**WHAT TO WORK ON**
Lines before the one containing "(124, 503) = (252, 523): grey" are left out; output the rest of the data exactly, through the final line.

**EXERCISE MATERIALS**

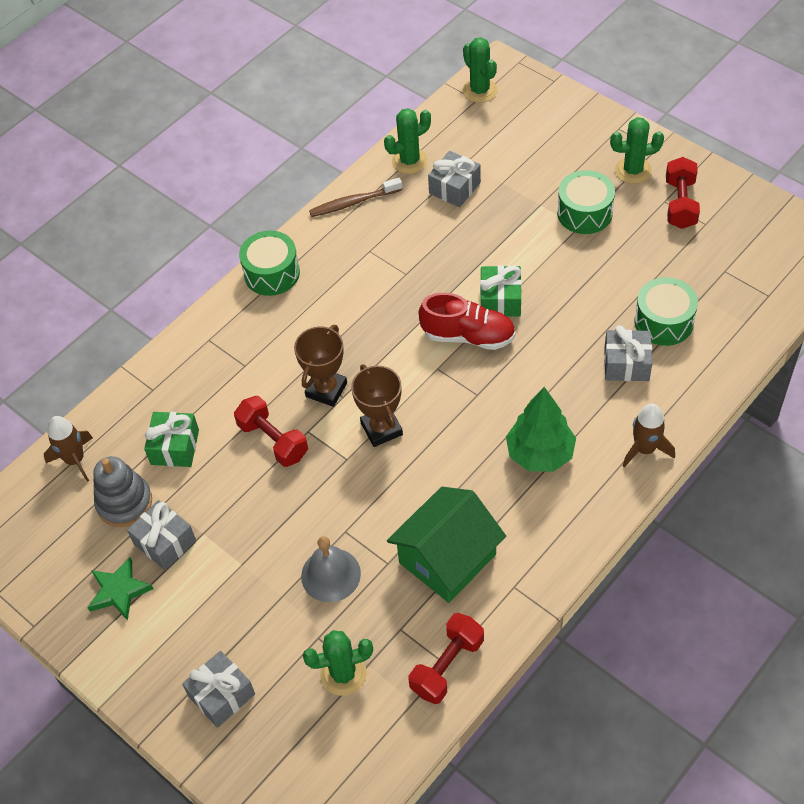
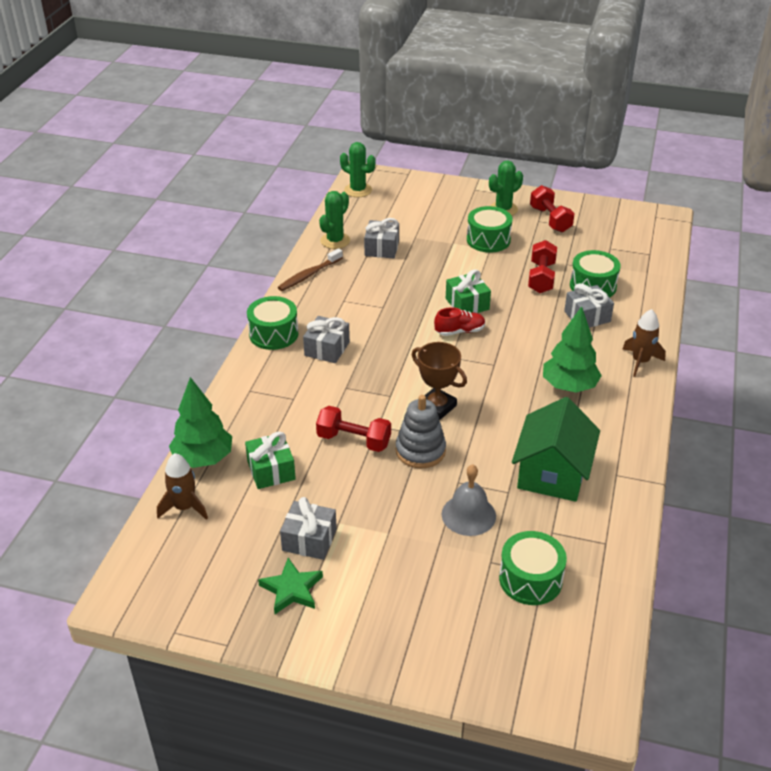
camera: 30 degrees left, 15 degrees down
(120, 409) = (203, 459): none -> green tree
(124, 503) = (252, 523): grey stacking toy -> grey stacking toy (420, 451)
(221, 695) = (439, 633): grey gift -> grey gift (327, 349)
(326, 390) = (373, 395): brown trophy -> none
(343, 674) = (530, 579): green cactus -> green drum
(447, 666) = (607, 544): red dumbbell -> red dumbbell (541, 278)
(468, 336) = (459, 331): red shoe -> red shoe, size x0.66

**ANSWER TO THIS PROBLEM**
(124, 503) = (252, 523): grey stacking toy -> grey stacking toy (420, 451)
(221, 695) = (439, 633): grey gift -> grey gift (327, 349)
(326, 390) = (373, 395): brown trophy -> none
(343, 674) = (530, 579): green cactus -> green drum
(447, 666) = (607, 544): red dumbbell -> red dumbbell (541, 278)
(468, 336) = (459, 331): red shoe -> red shoe, size x0.66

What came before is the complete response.